** DATA EXCERPTS **
☆ ☆ ☆

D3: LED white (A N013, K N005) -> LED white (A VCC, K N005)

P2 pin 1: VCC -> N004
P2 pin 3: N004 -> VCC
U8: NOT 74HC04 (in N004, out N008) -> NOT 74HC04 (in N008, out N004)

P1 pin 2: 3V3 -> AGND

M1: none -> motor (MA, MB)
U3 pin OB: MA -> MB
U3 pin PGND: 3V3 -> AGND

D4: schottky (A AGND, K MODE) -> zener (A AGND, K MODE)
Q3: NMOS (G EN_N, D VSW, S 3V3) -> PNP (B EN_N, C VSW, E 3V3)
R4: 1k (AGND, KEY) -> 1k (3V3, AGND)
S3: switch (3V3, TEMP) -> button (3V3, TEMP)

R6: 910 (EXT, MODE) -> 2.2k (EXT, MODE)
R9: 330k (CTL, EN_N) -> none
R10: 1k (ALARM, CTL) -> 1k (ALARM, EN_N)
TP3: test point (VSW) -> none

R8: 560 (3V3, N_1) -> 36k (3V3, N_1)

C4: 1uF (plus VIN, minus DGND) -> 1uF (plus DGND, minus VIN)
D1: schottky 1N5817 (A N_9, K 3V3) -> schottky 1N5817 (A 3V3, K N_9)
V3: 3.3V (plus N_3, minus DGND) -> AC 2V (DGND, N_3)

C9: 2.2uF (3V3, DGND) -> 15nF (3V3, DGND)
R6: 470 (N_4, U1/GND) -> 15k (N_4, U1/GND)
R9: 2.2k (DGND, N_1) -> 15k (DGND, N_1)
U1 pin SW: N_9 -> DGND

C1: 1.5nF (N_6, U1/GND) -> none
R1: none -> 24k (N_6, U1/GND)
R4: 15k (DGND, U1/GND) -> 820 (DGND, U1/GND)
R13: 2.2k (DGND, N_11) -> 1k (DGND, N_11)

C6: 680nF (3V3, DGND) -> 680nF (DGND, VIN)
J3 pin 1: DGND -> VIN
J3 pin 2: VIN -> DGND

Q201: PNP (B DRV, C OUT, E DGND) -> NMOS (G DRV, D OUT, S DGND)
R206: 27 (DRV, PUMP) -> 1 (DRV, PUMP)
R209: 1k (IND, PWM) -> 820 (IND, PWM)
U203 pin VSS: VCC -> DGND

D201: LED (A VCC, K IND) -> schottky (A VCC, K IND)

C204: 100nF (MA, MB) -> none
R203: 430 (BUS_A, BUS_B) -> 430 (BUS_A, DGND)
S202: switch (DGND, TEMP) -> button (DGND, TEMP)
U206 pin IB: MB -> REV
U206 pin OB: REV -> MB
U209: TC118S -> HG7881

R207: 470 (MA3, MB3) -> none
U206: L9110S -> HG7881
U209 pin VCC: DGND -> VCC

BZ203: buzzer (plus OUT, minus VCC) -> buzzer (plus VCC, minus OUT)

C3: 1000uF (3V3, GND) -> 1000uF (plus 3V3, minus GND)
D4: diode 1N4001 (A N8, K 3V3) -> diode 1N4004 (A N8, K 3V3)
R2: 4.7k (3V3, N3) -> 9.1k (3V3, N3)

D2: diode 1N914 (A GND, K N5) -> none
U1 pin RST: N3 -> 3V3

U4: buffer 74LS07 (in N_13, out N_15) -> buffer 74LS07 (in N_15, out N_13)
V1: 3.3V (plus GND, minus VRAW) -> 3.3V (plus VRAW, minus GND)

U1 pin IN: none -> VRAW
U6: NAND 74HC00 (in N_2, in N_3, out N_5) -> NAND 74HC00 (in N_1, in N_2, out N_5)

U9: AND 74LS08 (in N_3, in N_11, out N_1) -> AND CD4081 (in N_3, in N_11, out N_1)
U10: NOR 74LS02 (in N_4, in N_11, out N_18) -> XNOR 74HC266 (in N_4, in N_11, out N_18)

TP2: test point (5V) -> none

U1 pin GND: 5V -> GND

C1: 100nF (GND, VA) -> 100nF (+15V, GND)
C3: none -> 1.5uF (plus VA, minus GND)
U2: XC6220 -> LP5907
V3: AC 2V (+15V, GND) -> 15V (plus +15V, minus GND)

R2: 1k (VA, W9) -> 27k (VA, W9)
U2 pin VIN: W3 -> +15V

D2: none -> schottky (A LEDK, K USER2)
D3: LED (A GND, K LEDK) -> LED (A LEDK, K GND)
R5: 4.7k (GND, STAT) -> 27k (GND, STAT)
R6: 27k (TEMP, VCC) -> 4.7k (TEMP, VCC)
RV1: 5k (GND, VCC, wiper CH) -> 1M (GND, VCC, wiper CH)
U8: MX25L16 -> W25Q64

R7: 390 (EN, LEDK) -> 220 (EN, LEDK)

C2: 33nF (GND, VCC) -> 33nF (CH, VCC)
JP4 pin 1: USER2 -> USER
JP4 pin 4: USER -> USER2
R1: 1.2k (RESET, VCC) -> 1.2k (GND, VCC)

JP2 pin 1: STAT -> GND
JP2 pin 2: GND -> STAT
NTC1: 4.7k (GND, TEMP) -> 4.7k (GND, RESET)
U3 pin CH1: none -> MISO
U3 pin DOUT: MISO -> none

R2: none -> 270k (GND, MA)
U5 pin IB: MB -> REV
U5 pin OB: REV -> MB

☆ ☆ ☆

** WHAT YOU HAVE TO DO **
Word for word, reproduce the listing from its first line through the line that has "C6: 680nF (3V3, DGND) -> 680nF (DGND, VIN)" in it, and go no further.

** SOLUTION FOR THIS TASK **
D3: LED white (A N013, K N005) -> LED white (A VCC, K N005)

P2 pin 1: VCC -> N004
P2 pin 3: N004 -> VCC
U8: NOT 74HC04 (in N004, out N008) -> NOT 74HC04 (in N008, out N004)

P1 pin 2: 3V3 -> AGND

M1: none -> motor (MA, MB)
U3 pin OB: MA -> MB
U3 pin PGND: 3V3 -> AGND

D4: schottky (A AGND, K MODE) -> zener (A AGND, K MODE)
Q3: NMOS (G EN_N, D VSW, S 3V3) -> PNP (B EN_N, C VSW, E 3V3)
R4: 1k (AGND, KEY) -> 1k (3V3, AGND)
S3: switch (3V3, TEMP) -> button (3V3, TEMP)

R6: 910 (EXT, MODE) -> 2.2k (EXT, MODE)
R9: 330k (CTL, EN_N) -> none
R10: 1k (ALARM, CTL) -> 1k (ALARM, EN_N)
TP3: test point (VSW) -> none

R8: 560 (3V3, N_1) -> 36k (3V3, N_1)

C4: 1uF (plus VIN, minus DGND) -> 1uF (plus DGND, minus VIN)
D1: schottky 1N5817 (A N_9, K 3V3) -> schottky 1N5817 (A 3V3, K N_9)
V3: 3.3V (plus N_3, minus DGND) -> AC 2V (DGND, N_3)

C9: 2.2uF (3V3, DGND) -> 15nF (3V3, DGND)
R6: 470 (N_4, U1/GND) -> 15k (N_4, U1/GND)
R9: 2.2k (DGND, N_1) -> 15k (DGND, N_1)
U1 pin SW: N_9 -> DGND

C1: 1.5nF (N_6, U1/GND) -> none
R1: none -> 24k (N_6, U1/GND)
R4: 15k (DGND, U1/GND) -> 820 (DGND, U1/GND)
R13: 2.2k (DGND, N_11) -> 1k (DGND, N_11)

C6: 680nF (3V3, DGND) -> 680nF (DGND, VIN)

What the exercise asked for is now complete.